Copy the following data line for line, without the pictures.

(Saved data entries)
## BEGIN

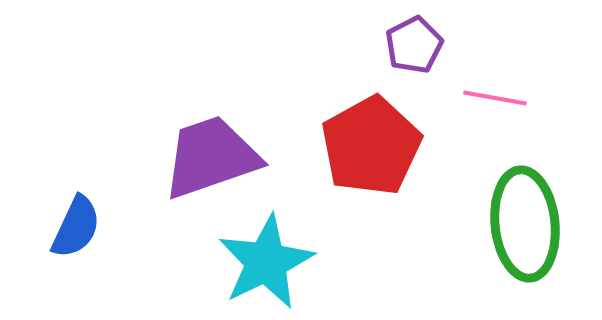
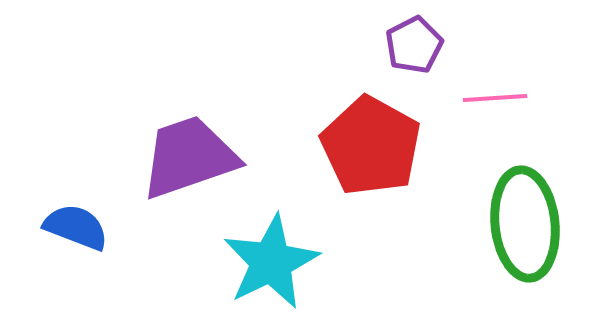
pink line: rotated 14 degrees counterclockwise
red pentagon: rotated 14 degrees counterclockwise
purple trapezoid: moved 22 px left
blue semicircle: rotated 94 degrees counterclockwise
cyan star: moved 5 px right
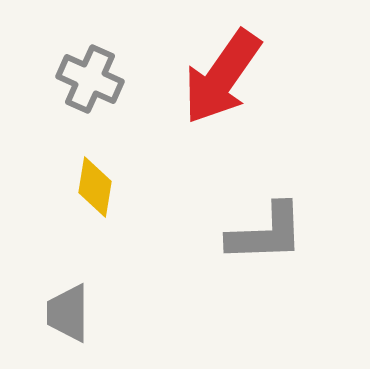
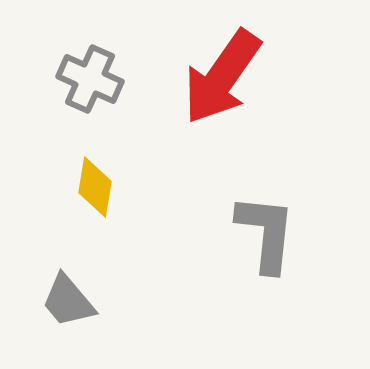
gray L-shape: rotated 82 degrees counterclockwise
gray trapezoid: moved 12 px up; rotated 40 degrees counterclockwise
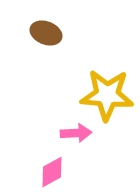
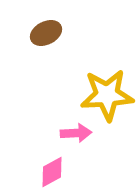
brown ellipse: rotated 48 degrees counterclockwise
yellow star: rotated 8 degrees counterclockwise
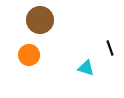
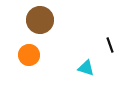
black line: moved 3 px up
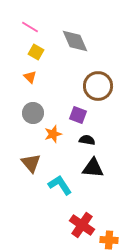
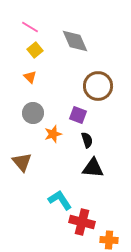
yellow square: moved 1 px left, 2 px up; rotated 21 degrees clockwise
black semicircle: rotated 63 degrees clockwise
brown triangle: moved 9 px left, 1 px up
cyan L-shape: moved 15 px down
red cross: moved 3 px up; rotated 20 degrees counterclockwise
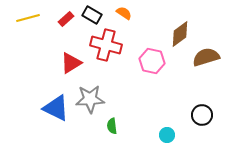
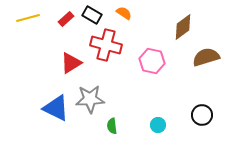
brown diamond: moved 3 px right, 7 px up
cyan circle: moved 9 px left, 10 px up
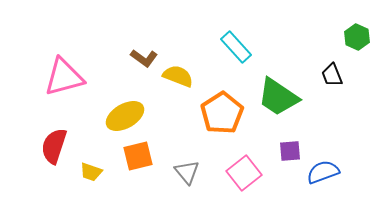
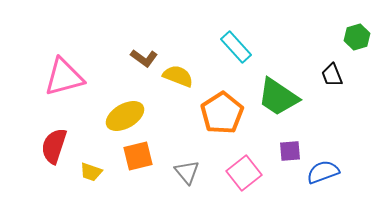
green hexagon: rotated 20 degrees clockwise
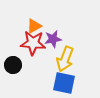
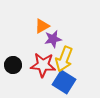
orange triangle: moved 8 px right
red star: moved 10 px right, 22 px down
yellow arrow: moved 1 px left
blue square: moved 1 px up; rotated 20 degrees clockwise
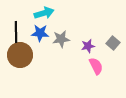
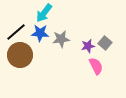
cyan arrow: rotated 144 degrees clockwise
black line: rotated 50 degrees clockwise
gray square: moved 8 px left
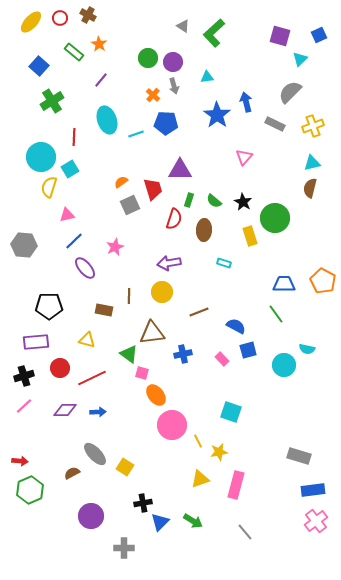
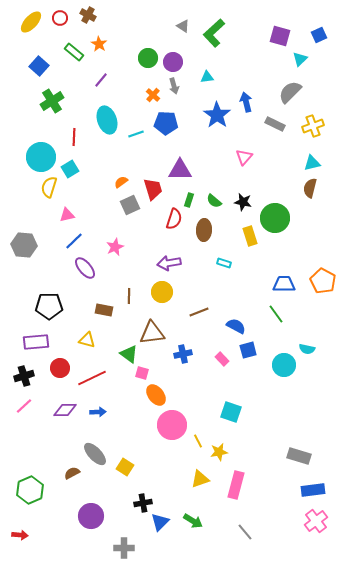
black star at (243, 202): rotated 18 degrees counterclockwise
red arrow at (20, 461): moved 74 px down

## END

- **Task response**:
pink line: rotated 14 degrees counterclockwise
red pentagon: rotated 14 degrees counterclockwise
purple trapezoid: moved 22 px left
blue semicircle: rotated 94 degrees counterclockwise
cyan star: moved 5 px right
gray L-shape: rotated 82 degrees counterclockwise
gray trapezoid: moved 12 px up; rotated 40 degrees counterclockwise
brown ellipse: rotated 48 degrees counterclockwise
yellow star: rotated 8 degrees counterclockwise
black line: moved 3 px up
yellow square: moved 1 px left, 2 px up; rotated 21 degrees clockwise
black semicircle: rotated 63 degrees clockwise
brown triangle: moved 9 px left, 1 px up
cyan L-shape: moved 15 px down
red cross: moved 3 px up; rotated 20 degrees counterclockwise
brown diamond: moved 3 px right, 7 px up
cyan circle: moved 9 px left, 10 px up
green hexagon: rotated 20 degrees clockwise
orange triangle: moved 8 px right
red star: moved 10 px right, 22 px down
yellow arrow: moved 1 px left
blue square: moved 1 px up; rotated 20 degrees clockwise
cyan arrow: rotated 144 degrees clockwise
black line: rotated 50 degrees clockwise
gray square: moved 8 px left
black star at (243, 202): rotated 18 degrees counterclockwise
red arrow at (20, 461): moved 74 px down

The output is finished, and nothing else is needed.